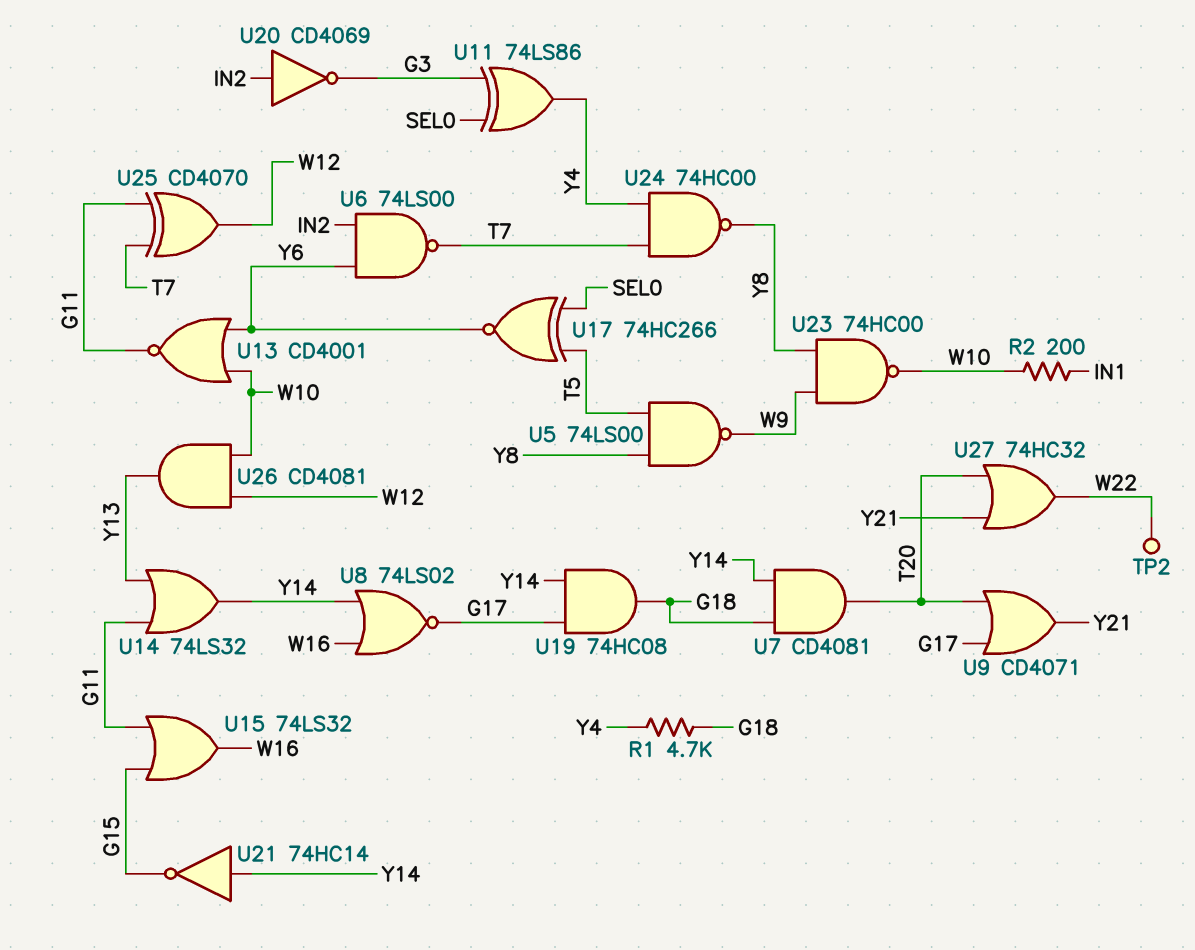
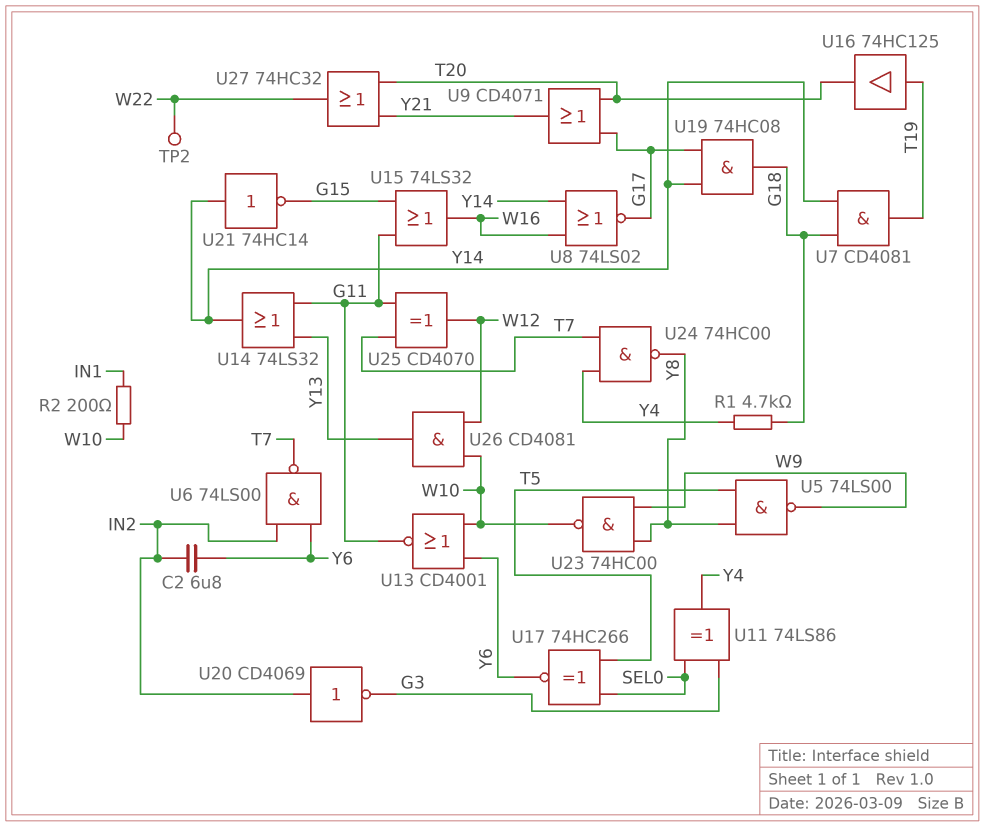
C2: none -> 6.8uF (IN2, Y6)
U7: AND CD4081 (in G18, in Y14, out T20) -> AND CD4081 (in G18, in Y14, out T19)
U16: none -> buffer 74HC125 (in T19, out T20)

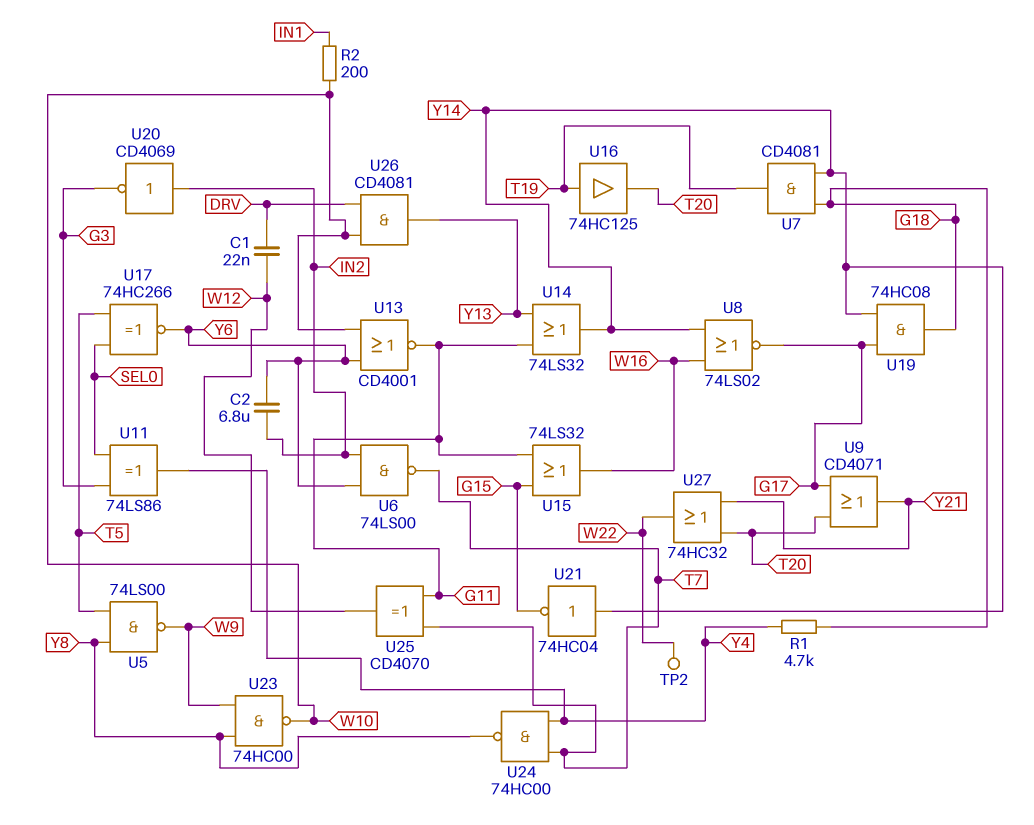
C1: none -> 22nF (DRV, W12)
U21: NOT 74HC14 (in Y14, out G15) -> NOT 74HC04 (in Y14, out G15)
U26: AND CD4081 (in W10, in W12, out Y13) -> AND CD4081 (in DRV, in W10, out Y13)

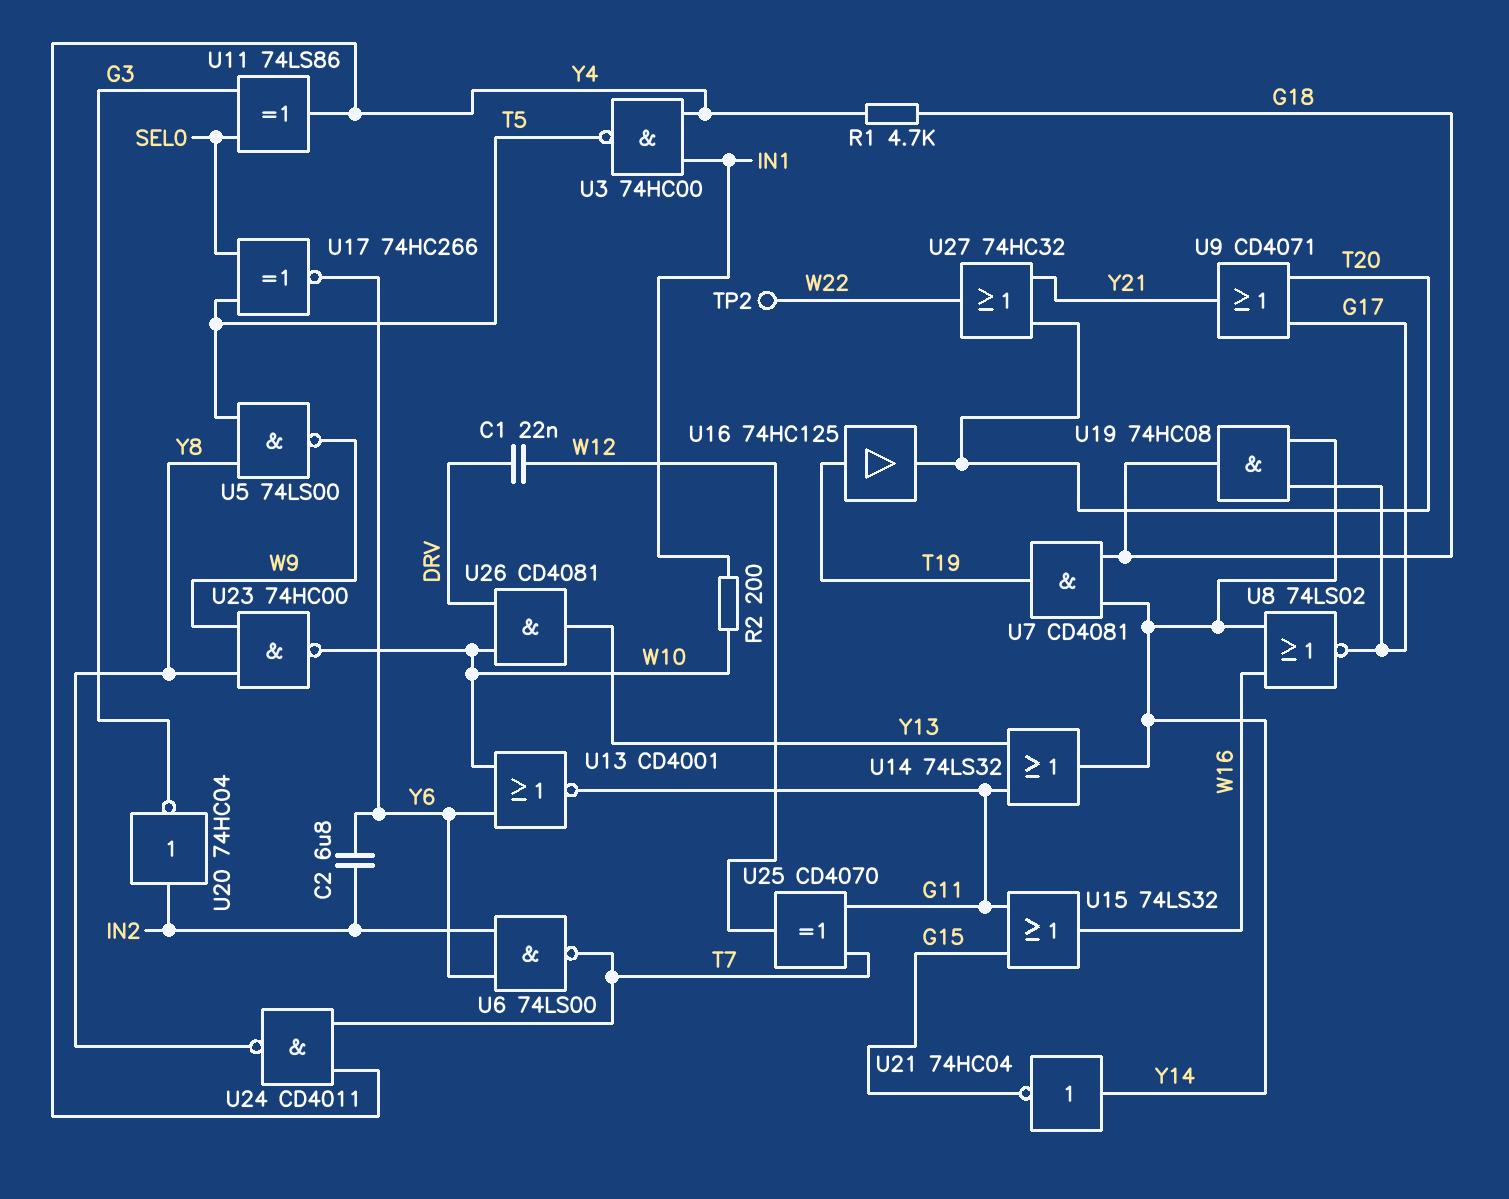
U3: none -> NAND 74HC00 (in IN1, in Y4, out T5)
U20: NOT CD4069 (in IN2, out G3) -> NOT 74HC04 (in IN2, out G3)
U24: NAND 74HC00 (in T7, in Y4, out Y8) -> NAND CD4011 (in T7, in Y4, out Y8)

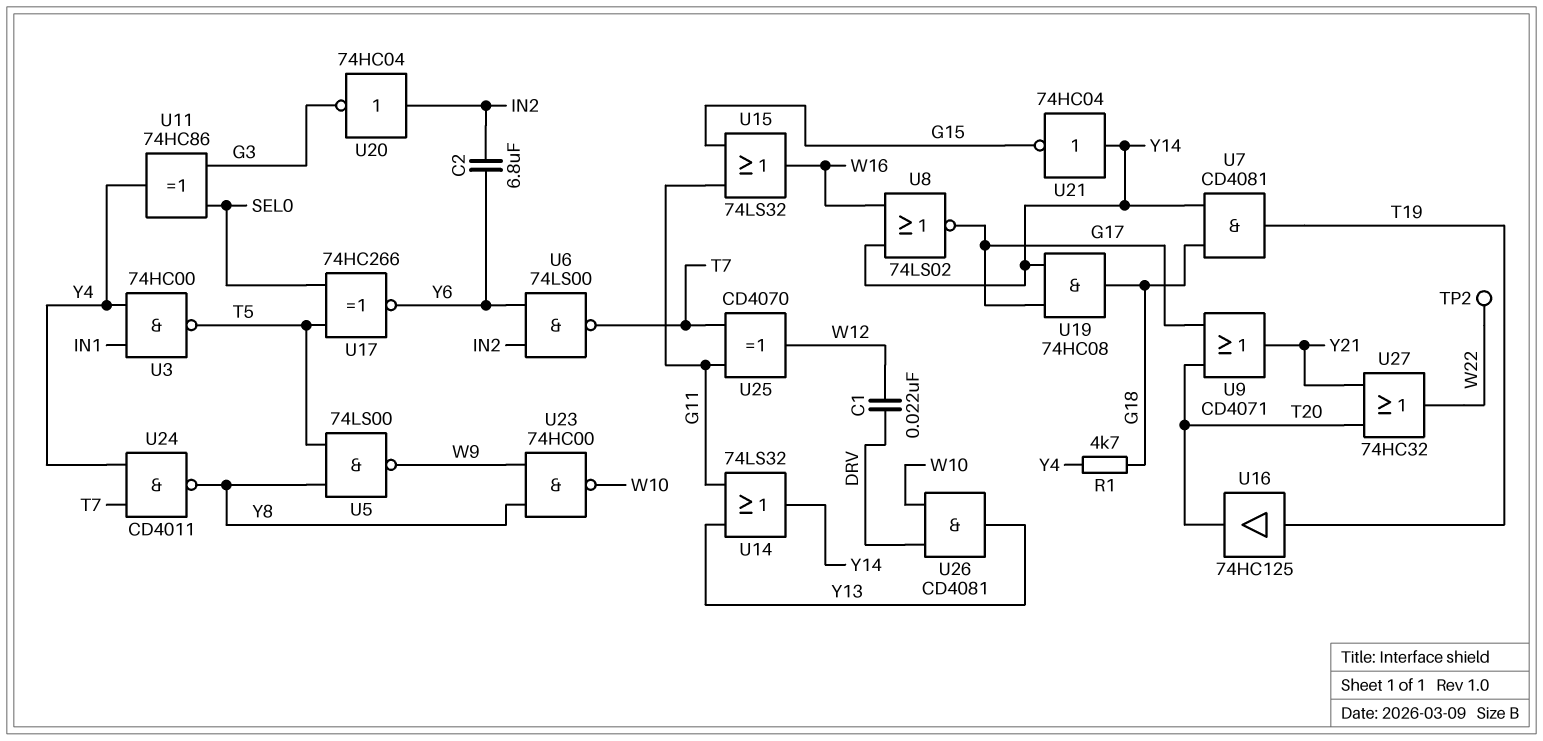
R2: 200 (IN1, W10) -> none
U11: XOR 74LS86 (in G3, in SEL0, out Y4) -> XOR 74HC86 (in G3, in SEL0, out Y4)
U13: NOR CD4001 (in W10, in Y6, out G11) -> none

ACTIVITY — Set down a word-for-word copy of the records, dropping any picture.

TASK RESPONSE —
C2: none -> 6.8uF (IN2, Y6)
U7: AND CD4081 (in G18, in Y14, out T20) -> AND CD4081 (in G18, in Y14, out T19)
U16: none -> buffer 74HC125 (in T19, out T20)

C1: none -> 22nF (DRV, W12)
U21: NOT 74HC14 (in Y14, out G15) -> NOT 74HC04 (in Y14, out G15)
U26: AND CD4081 (in W10, in W12, out Y13) -> AND CD4081 (in DRV, in W10, out Y13)

U3: none -> NAND 74HC00 (in IN1, in Y4, out T5)
U20: NOT CD4069 (in IN2, out G3) -> NOT 74HC04 (in IN2, out G3)
U24: NAND 74HC00 (in T7, in Y4, out Y8) -> NAND CD4011 (in T7, in Y4, out Y8)

R2: 200 (IN1, W10) -> none
U11: XOR 74LS86 (in G3, in SEL0, out Y4) -> XOR 74HC86 (in G3, in SEL0, out Y4)
U13: NOR CD4001 (in W10, in Y6, out G11) -> none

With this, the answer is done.